BEGIN Data shown

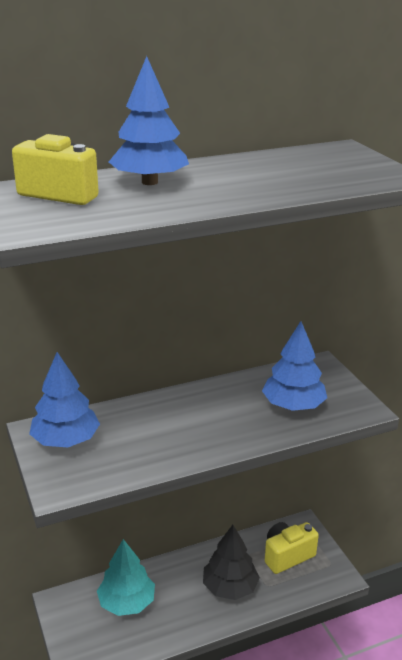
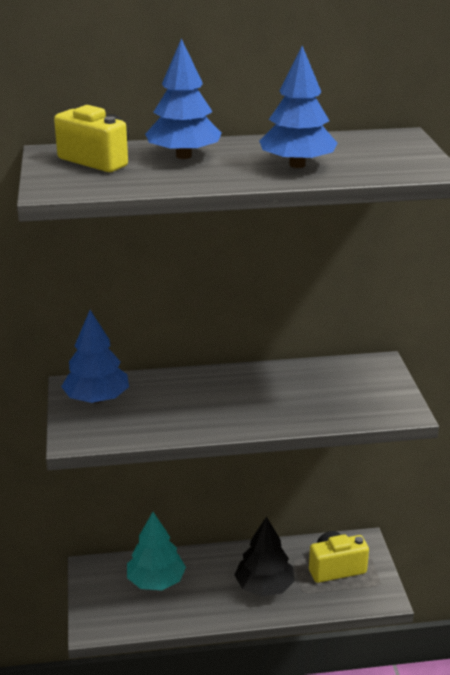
camera: 15 degrees right, 0 degrees up
(293, 405) = (332, 399): blue tree -> blue tree (297, 165)

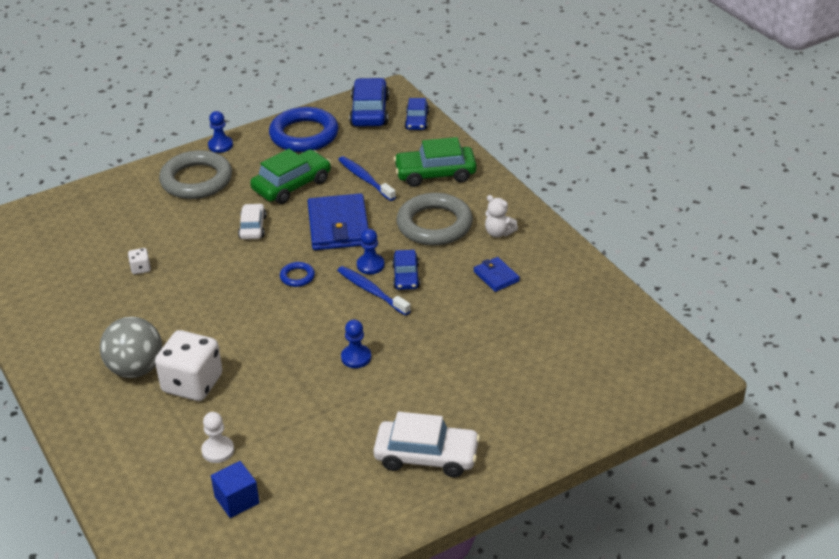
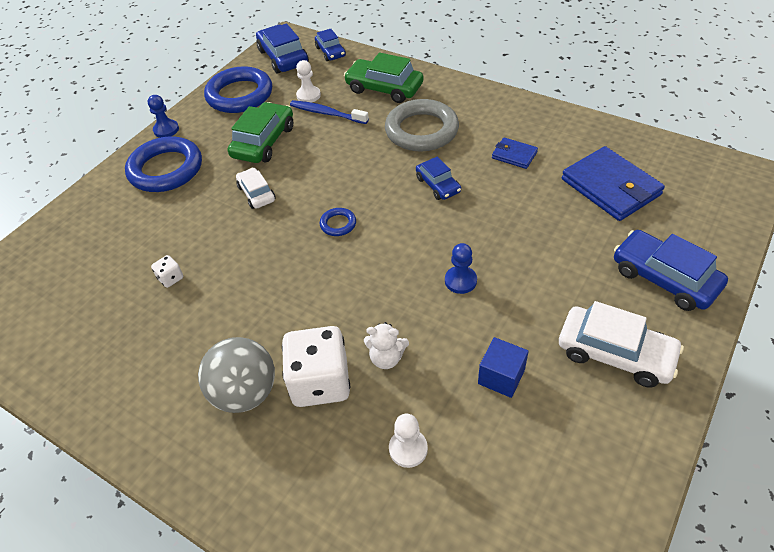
camera: 25 degrees left, 10 degrees up
(196, 180) = (166, 169): grey ring -> blue ring
(237, 500) = (476, 501): blue cube -> blue cube (501, 377)
(338, 226) = (337, 162): blue wallet -> blue wallet (610, 187)
(363, 156) = (308, 95): none -> white pawn
(370, 265) = (397, 187): blue pawn -> none
(371, 291) = (419, 210): blue toothbrush -> none
(426, 456) = (615, 353): white car -> white car turned 45 degrees clockwise
(435, 174) = (384, 88): green car -> green car turned 60 degrees clockwise
(498, 233) = (481, 118): white teddy bear -> white teddy bear (386, 358)
(523, 422) = (664, 278): none -> blue car

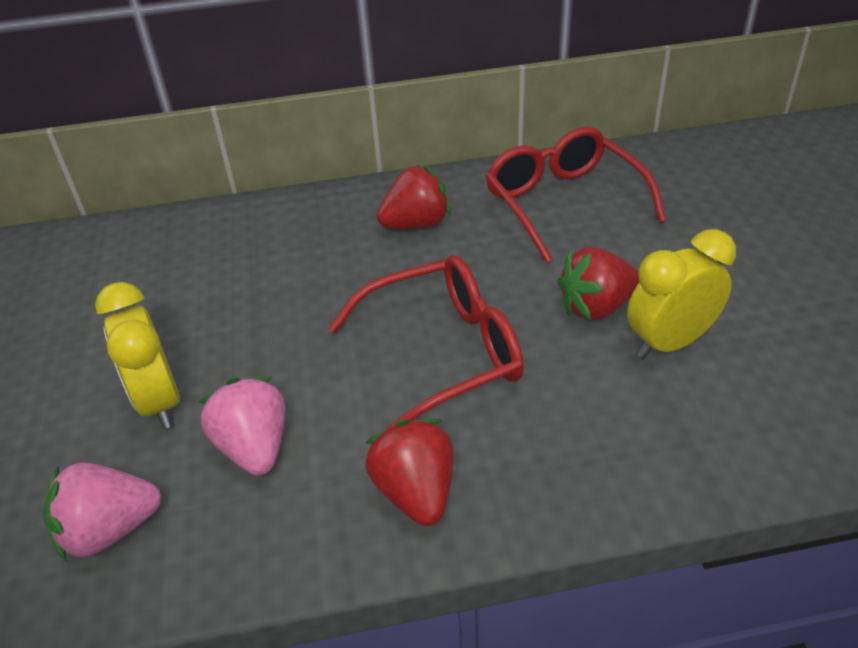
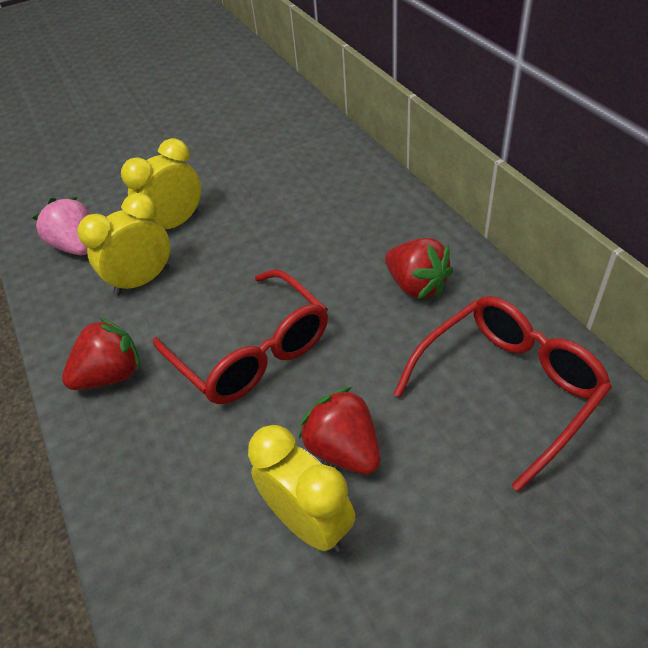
camera: 75 degrees right, 5 degrees up
(254, 447) = (142, 281): pink strawberry -> yellow clock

END Data shown

Task instructions> The job is to copy all the records precisely while omitting any picture.

Response>
camera: 15 degrees right, 0 degrees up
(293, 405) = (332, 399): blue tree -> blue tree (297, 165)

camera: 25 degrees left, 10 degrees up
(196, 180) = (166, 169): grey ring -> blue ring
(237, 500) = (476, 501): blue cube -> blue cube (501, 377)
(338, 226) = (337, 162): blue wallet -> blue wallet (610, 187)
(363, 156) = (308, 95): none -> white pawn
(370, 265) = (397, 187): blue pawn -> none
(371, 291) = (419, 210): blue toothbrush -> none
(426, 456) = (615, 353): white car -> white car turned 45 degrees clockwise
(435, 174) = (384, 88): green car -> green car turned 60 degrees clockwise
(498, 233) = (481, 118): white teddy bear -> white teddy bear (386, 358)
(523, 422) = (664, 278): none -> blue car

camera: 75 degrees right, 5 degrees up
(254, 447) = (142, 281): pink strawberry -> yellow clock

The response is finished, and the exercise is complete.